*** Begin section ***

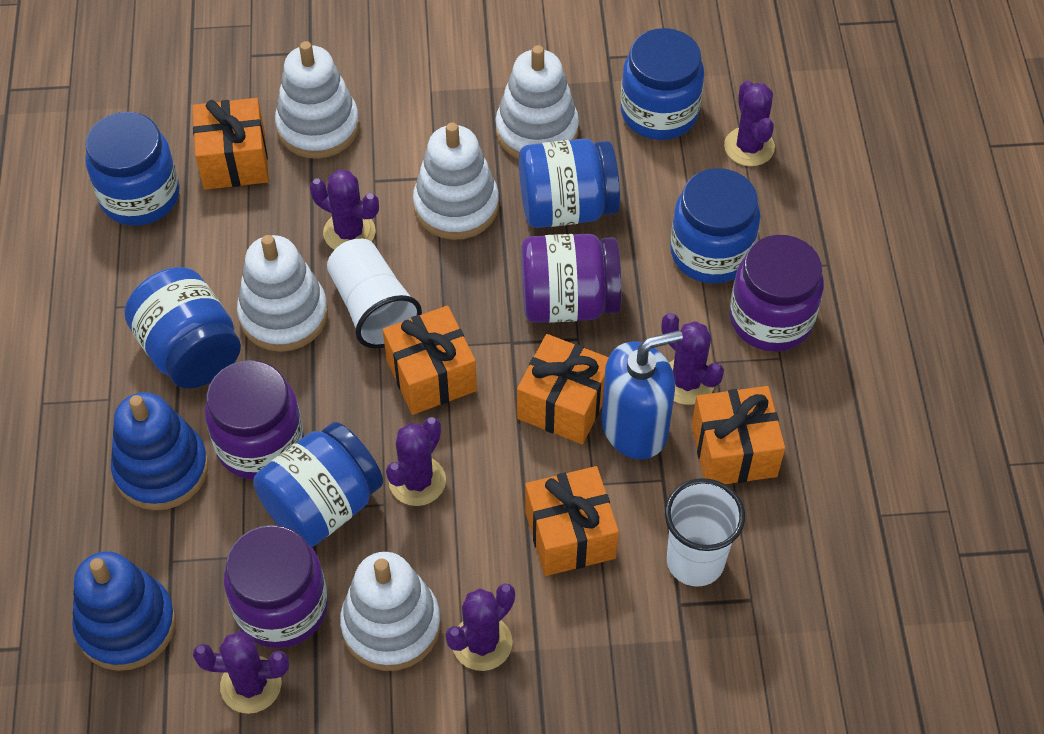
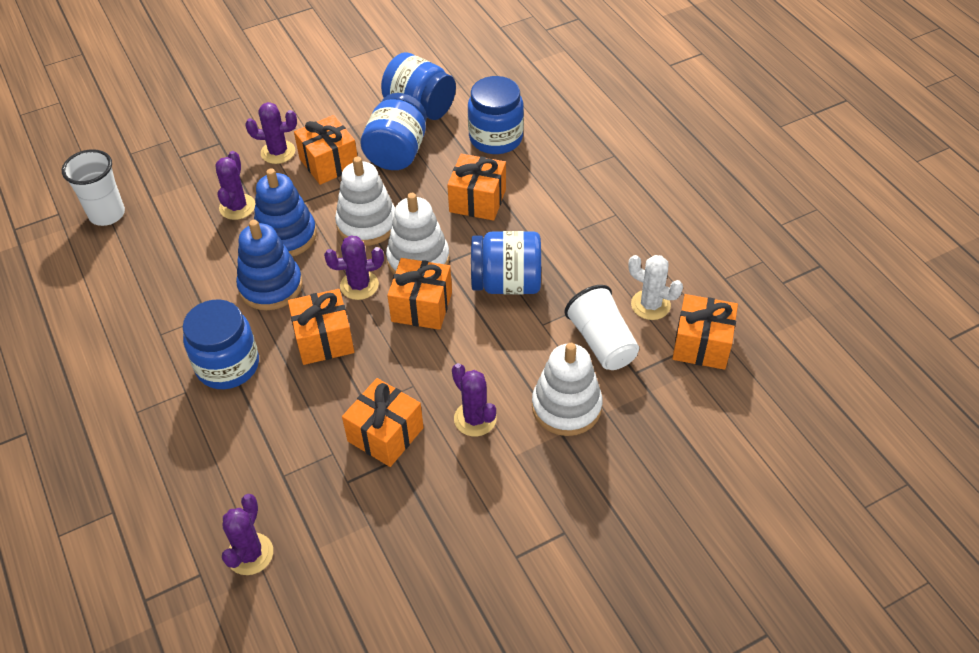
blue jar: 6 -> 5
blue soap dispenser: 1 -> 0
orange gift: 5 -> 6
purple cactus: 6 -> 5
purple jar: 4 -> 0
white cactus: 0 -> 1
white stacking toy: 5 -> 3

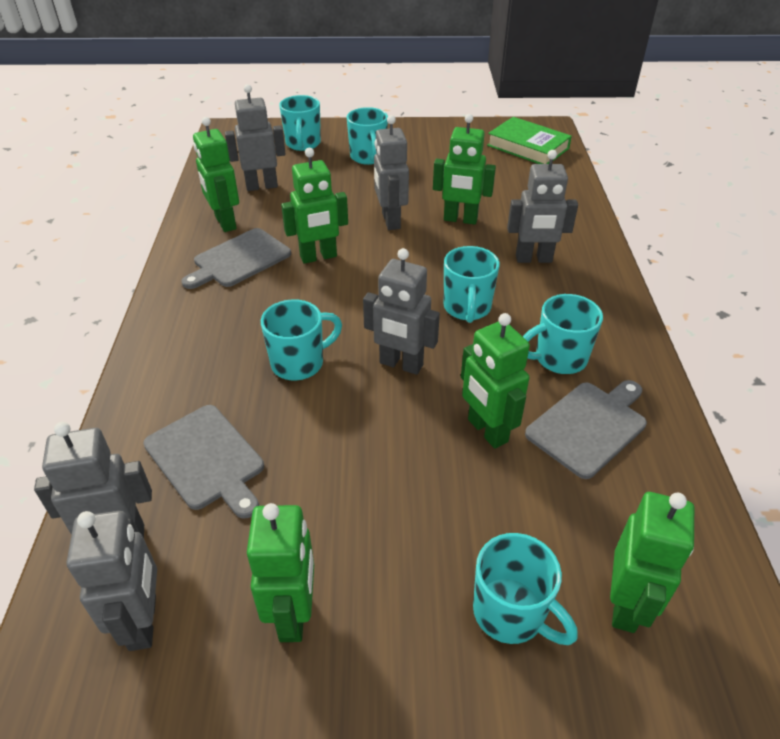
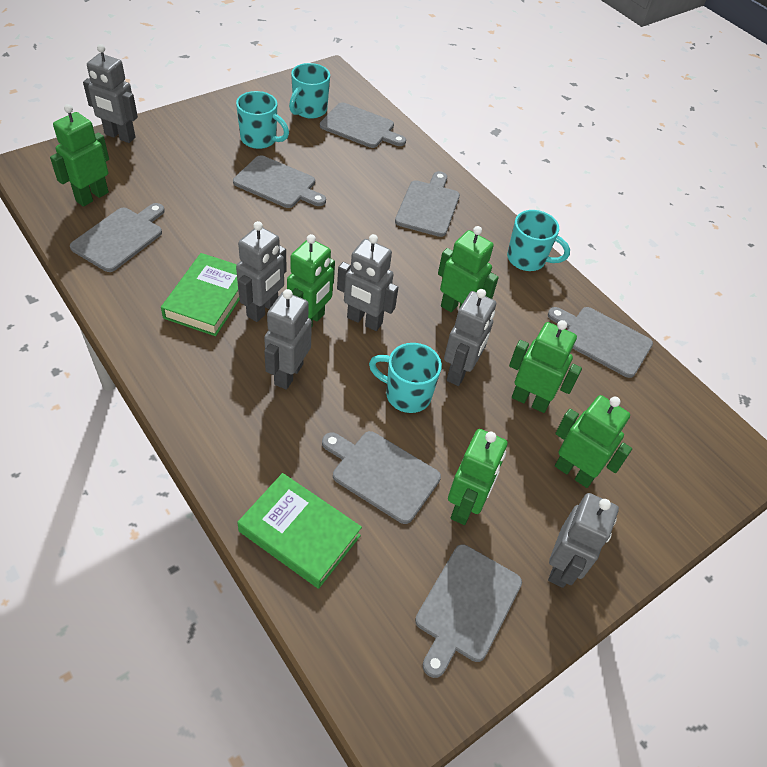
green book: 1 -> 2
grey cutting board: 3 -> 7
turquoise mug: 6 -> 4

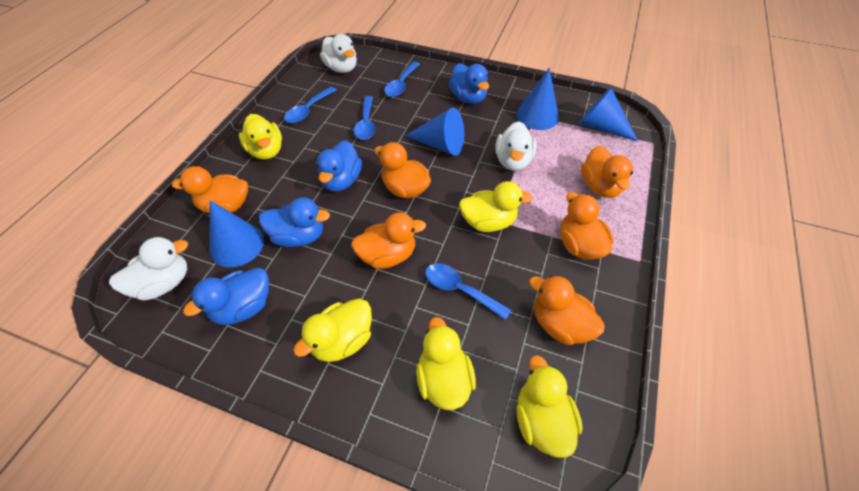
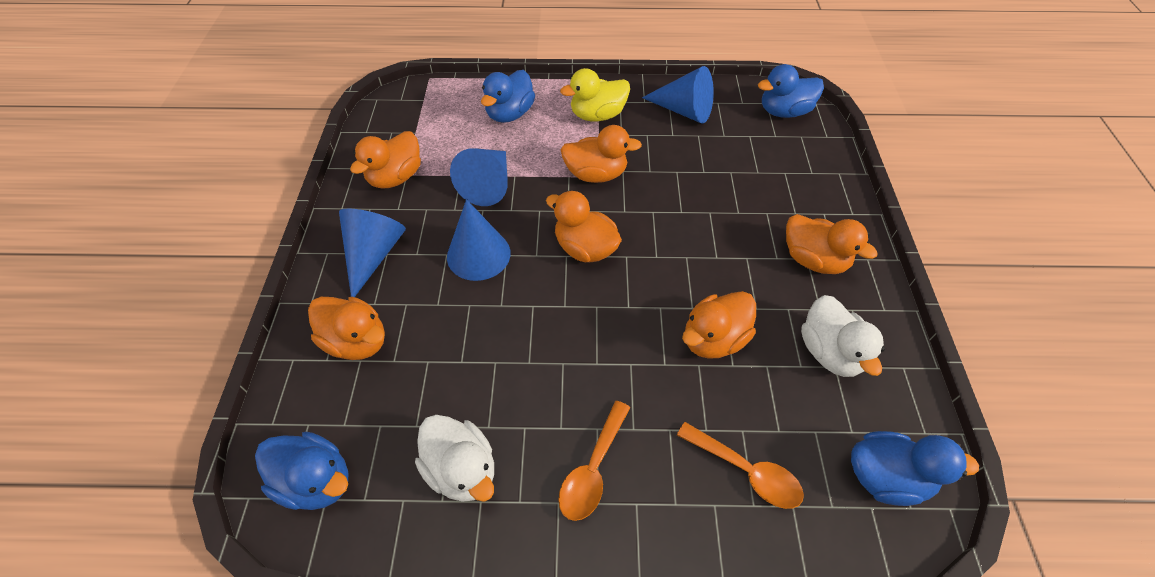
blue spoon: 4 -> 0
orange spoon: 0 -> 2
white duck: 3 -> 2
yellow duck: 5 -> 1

*** End section ***

**EXERCISE DETAILS**
Without the pictures, repeat the line with "white stacking toy: 5 -> 3" and every line after it to the end of the listing, and nothing else.

**WRITTEN REPLY**
white stacking toy: 5 -> 3

green book: 1 -> 2
grey cutting board: 3 -> 7
turquoise mug: 6 -> 4

blue spoon: 4 -> 0
orange spoon: 0 -> 2
white duck: 3 -> 2
yellow duck: 5 -> 1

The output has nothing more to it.